Data excerpts
--- --- ---

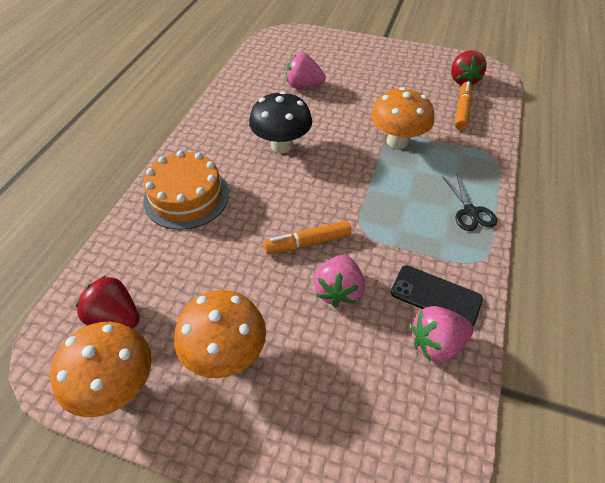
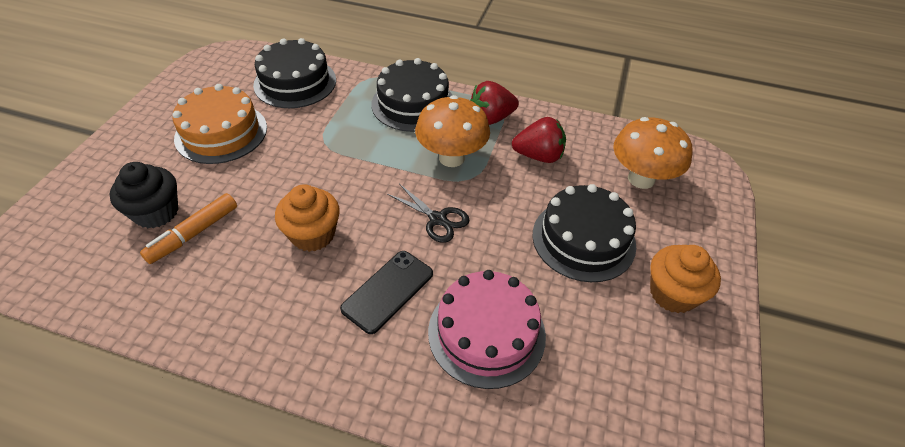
black cake: none = 0 -> [253,38,336,108] [372,58,453,132] [533,184,636,282] = 3
black cupcake: none = 0 -> [109,162,178,228] = 1
black mushroom: [249,91,312,153] = 1 -> none = 0
orange cupcake: none = 0 -> [275,184,340,252] [650,245,721,313] = 2
orange marker: [264,221,351,254] [455,81,473,131] = 2 -> [140,193,237,264] = 1
orange mushroom: [50,322,152,417] [174,290,266,378] [371,87,434,149] = 3 -> [415,95,490,167] [613,117,693,189] = 2
pink cake: none = 0 -> [428,270,546,389] = 1
pink strawberry: [286,53,326,88] [314,255,365,308] [411,306,474,362] = 3 -> none = 0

--- --- ---

▶ Problem:
Each line above is to be copied exactly, and the pictures are to be dropped.

▶ Response:
black cake: none = 0 -> [253,38,336,108] [372,58,453,132] [533,184,636,282] = 3
black cupcake: none = 0 -> [109,162,178,228] = 1
black mushroom: [249,91,312,153] = 1 -> none = 0
orange cupcake: none = 0 -> [275,184,340,252] [650,245,721,313] = 2
orange marker: [264,221,351,254] [455,81,473,131] = 2 -> [140,193,237,264] = 1
orange mushroom: [50,322,152,417] [174,290,266,378] [371,87,434,149] = 3 -> [415,95,490,167] [613,117,693,189] = 2
pink cake: none = 0 -> [428,270,546,389] = 1
pink strawberry: [286,53,326,88] [314,255,365,308] [411,306,474,362] = 3 -> none = 0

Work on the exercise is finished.